------ The records ------

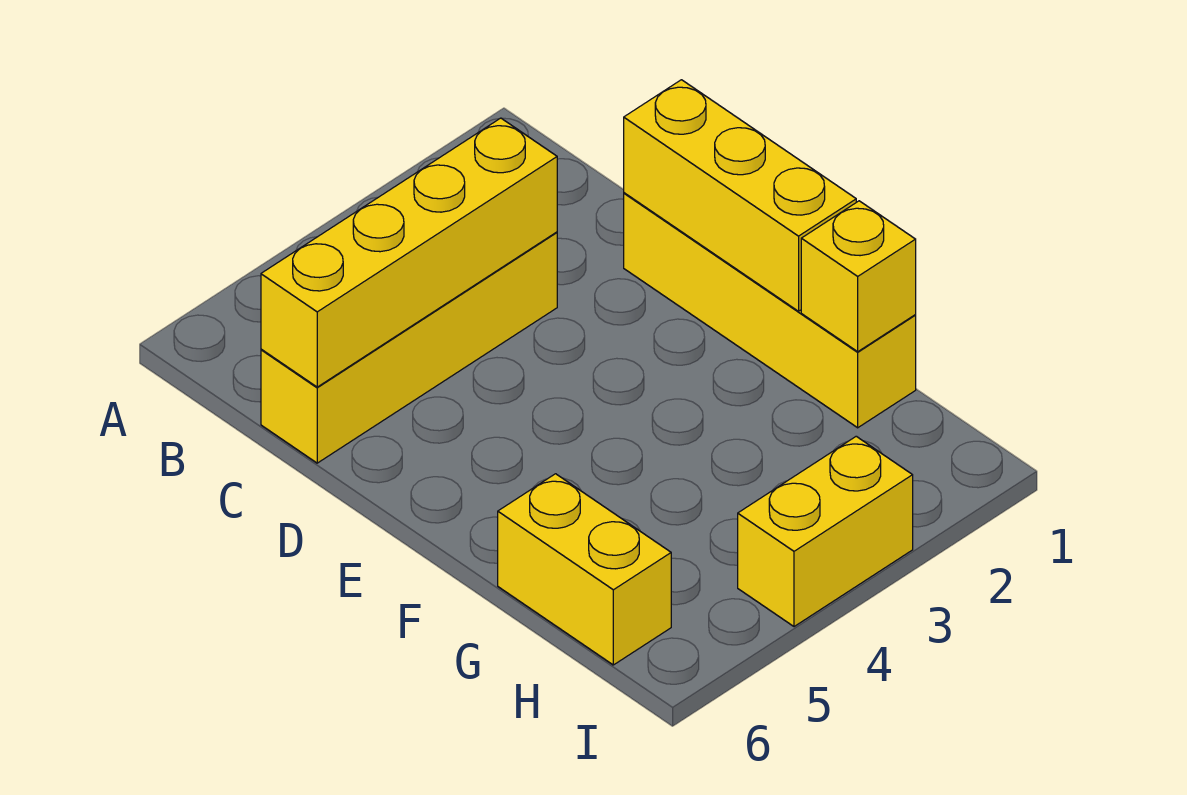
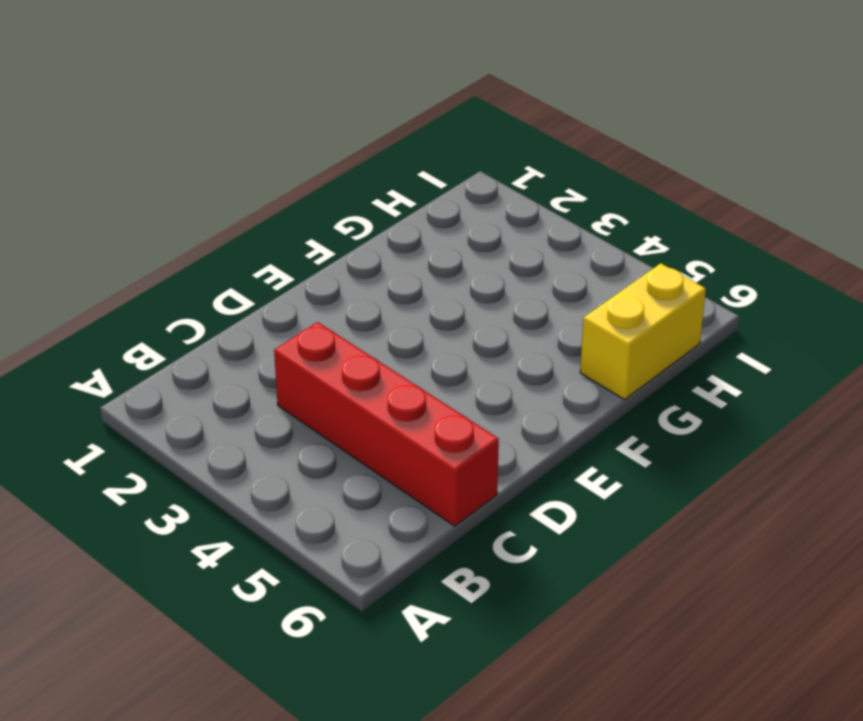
red brick C3:C6 level 1 -> yellow brick C3:C6 level 1
none -> yellow brick D1:G1 level 1
none -> yellow brick I3:I4 level 1

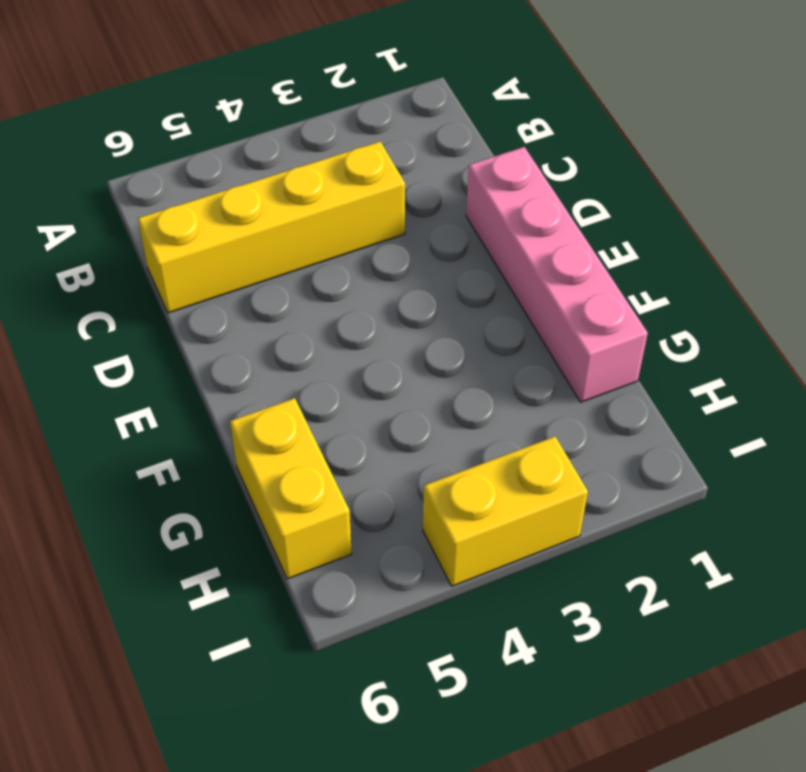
pink brick D1:G1 level 1 -> yellow brick D1:G1 level 1
none -> yellow brick C3:C6 level 2
none -> yellow brick D1:F1 level 2

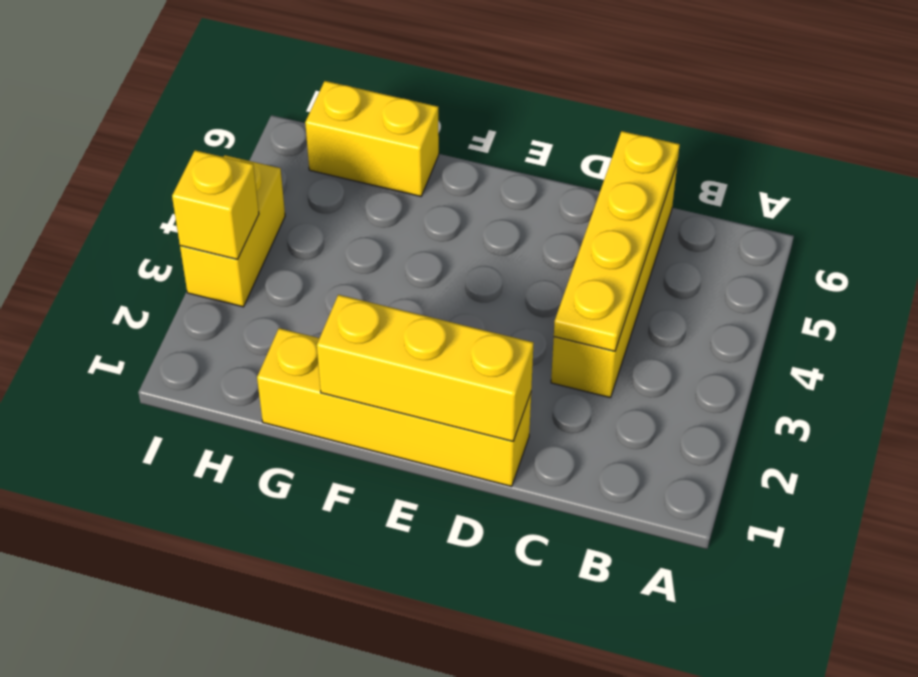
yellow plate C3:C6 level 2 -> yellow brick C3:C6 level 2
yellow brick I3 level 2 -> yellow brick G1 level 2

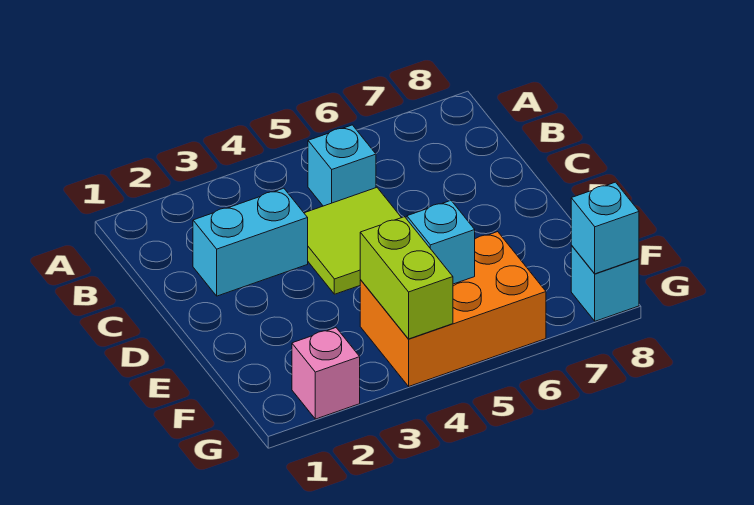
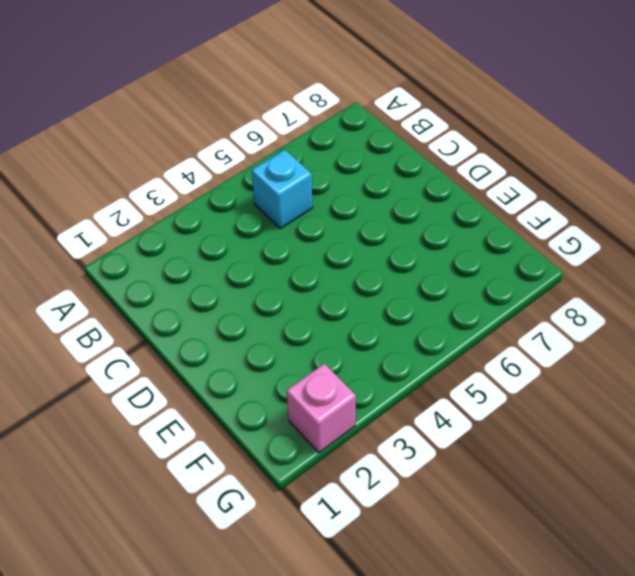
none -> cyan brick C2:C3 level 1
none -> lime tile C4:D5 level 1

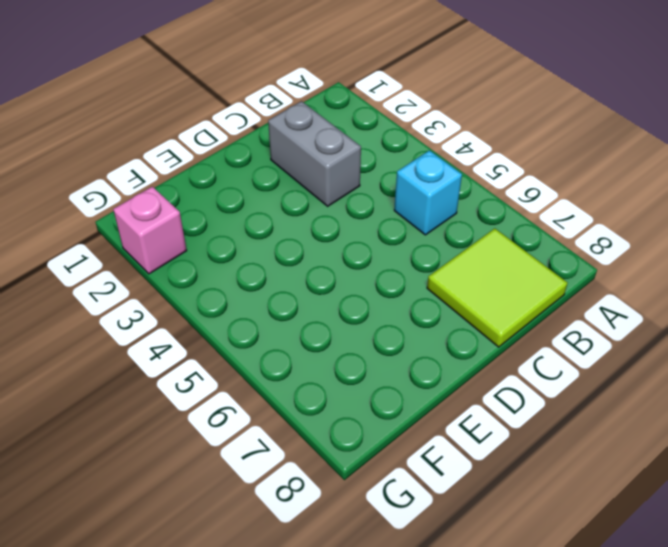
lime tile B7:C8 level 1 -> lime tile C4:D5 level 1
grey brick C2:C3 level 1 -> cyan brick C2:C3 level 1
none -> orange brick F4:G6 level 1
none -> cyan brick G8 level 1

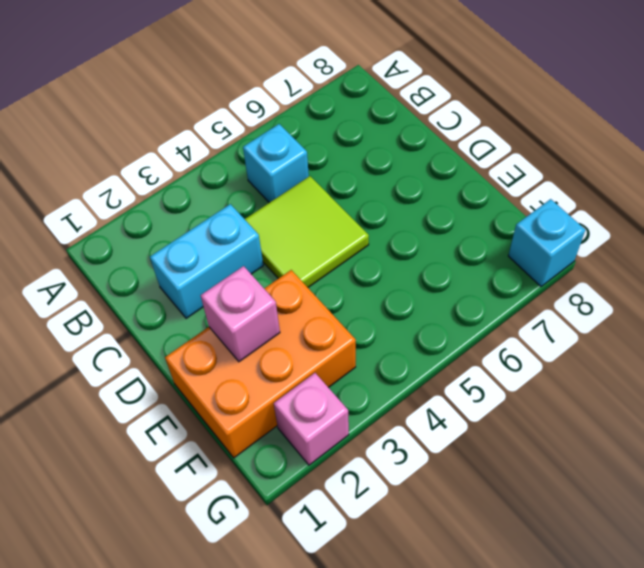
orange brick E1:F3 level 1 -> orange brick F4:G6 level 1
pink brick E2 level 2 -> none
none -> lime brick F4:G4 level 2
none -> cyan brick F5 level 2

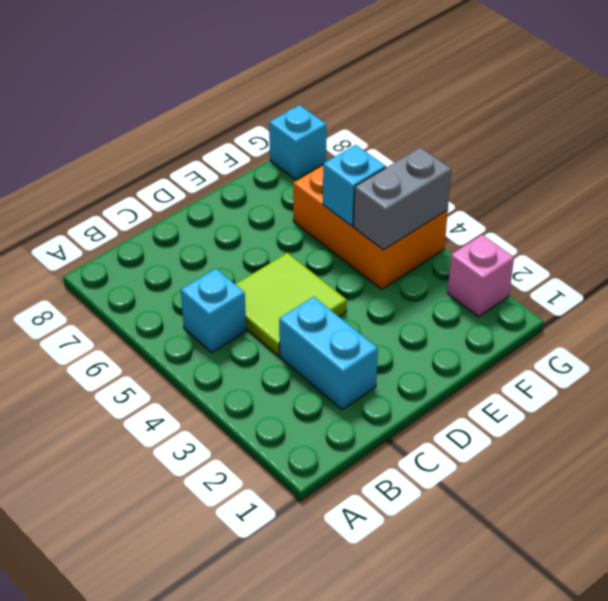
grey brick F4:G4 level 2 -> lime brick F4:G4 level 2
none -> cyan brick G8 level 2

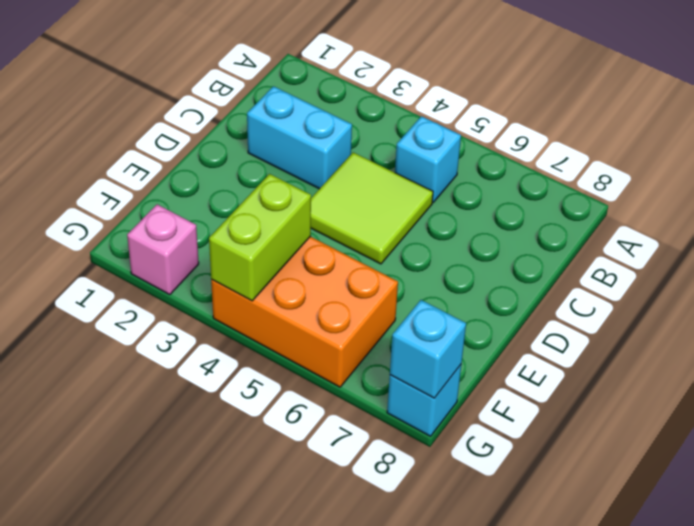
none -> cyan brick F5 level 2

------

__The task__
With the pictures set aside, copy each line above as written.

__Task answer__
red brick C3:C6 level 1 -> yellow brick C3:C6 level 1
none -> yellow brick D1:G1 level 1
none -> yellow brick I3:I4 level 1

pink brick D1:G1 level 1 -> yellow brick D1:G1 level 1
none -> yellow brick C3:C6 level 2
none -> yellow brick D1:F1 level 2

yellow plate C3:C6 level 2 -> yellow brick C3:C6 level 2
yellow brick I3 level 2 -> yellow brick G1 level 2

none -> cyan brick C2:C3 level 1
none -> lime tile C4:D5 level 1

lime tile B7:C8 level 1 -> lime tile C4:D5 level 1
grey brick C2:C3 level 1 -> cyan brick C2:C3 level 1
none -> orange brick F4:G6 level 1
none -> cyan brick G8 level 1

orange brick E1:F3 level 1 -> orange brick F4:G6 level 1
pink brick E2 level 2 -> none
none -> lime brick F4:G4 level 2
none -> cyan brick F5 level 2

grey brick F4:G4 level 2 -> lime brick F4:G4 level 2
none -> cyan brick G8 level 2

none -> cyan brick F5 level 2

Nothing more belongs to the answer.